WHAT THE TASK REQUIRES
Below is a listing; repeat exactly the lines from the one containing "F1: 1A (SIG5, SIG30) -> none" to the one containing "U2: buffer CD4050", both included.
═════ STORED DATA
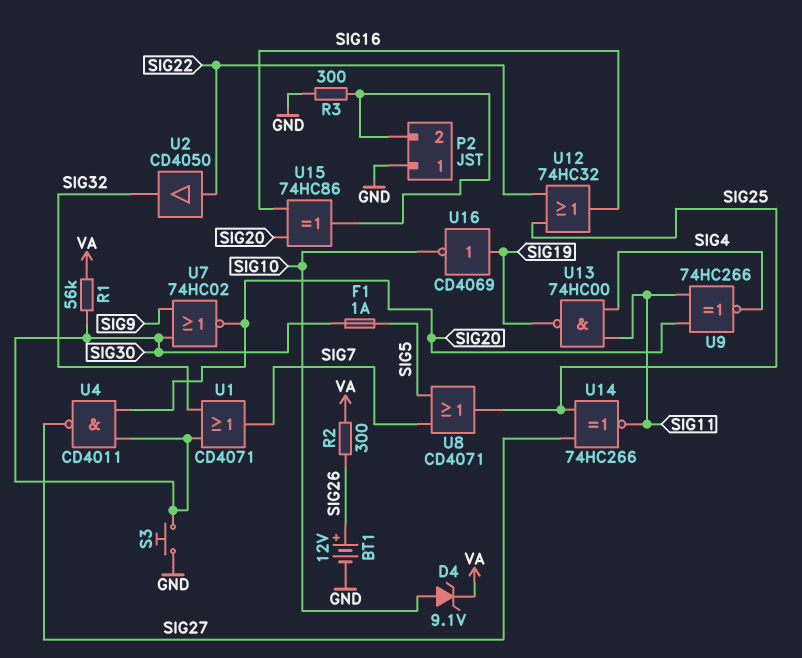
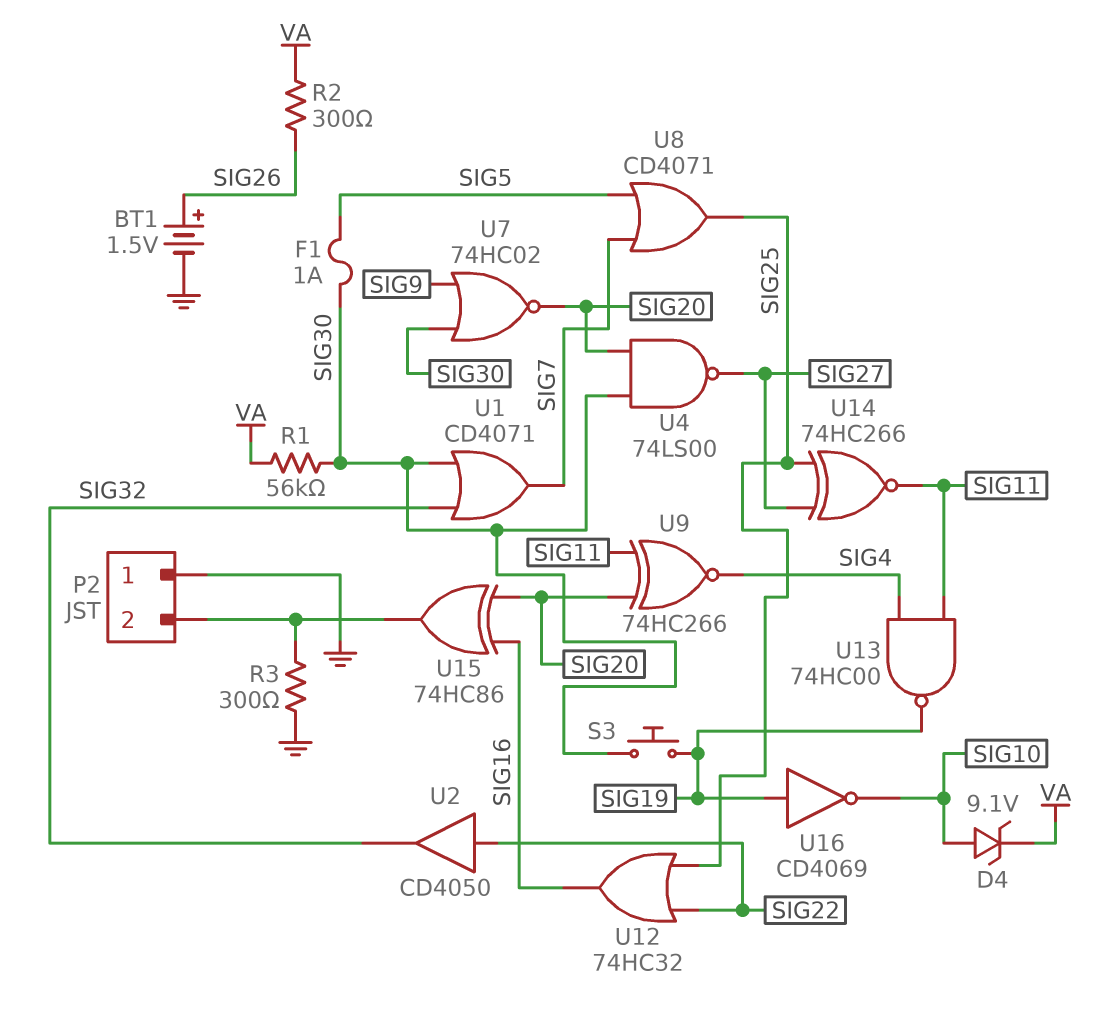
BT1: 12V (plus SIG26, minus GND) -> 1.5V (plus SIG26, minus GND)
S3: button (GND, SIG30) -> button (SIG19, SIG30)
U4: NAND CD4011 (in SIG20, in SIG30, out SIG27) -> NAND 74LS00 (in SIG20, in SIG30, out SIG27)

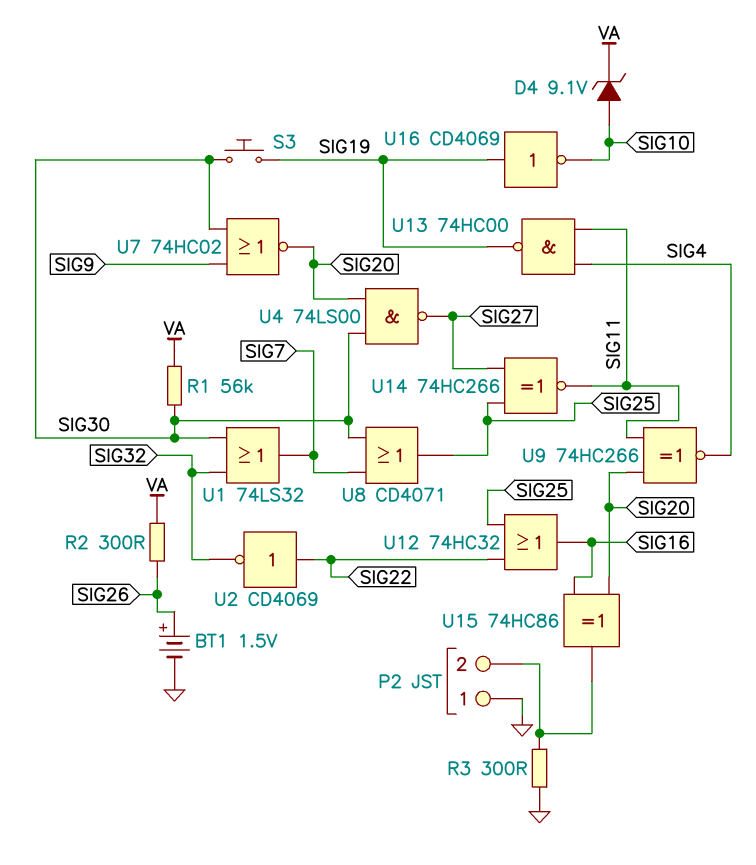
F1: 1A (SIG5, SIG30) -> none
U1: OR CD4071 (in SIG30, in SIG32, out SIG7) -> OR 74LS32 (in SIG30, in SIG32, out SIG7)
U2: buffer CD4050 (in SIG22, out SIG32) -> NOT CD4069 (in SIG22, out SIG32)
U8: OR CD4071 (in SIG5, in SIG7, out SIG25) -> OR CD4071 (in SIG7, in SIG30, out SIG25)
══════════
ANSWER BELOW
F1: 1A (SIG5, SIG30) -> none
U1: OR CD4071 (in SIG30, in SIG32, out SIG7) -> OR 74LS32 (in SIG30, in SIG32, out SIG7)
U2: buffer CD4050 (in SIG22, out SIG32) -> NOT CD4069 (in SIG22, out SIG32)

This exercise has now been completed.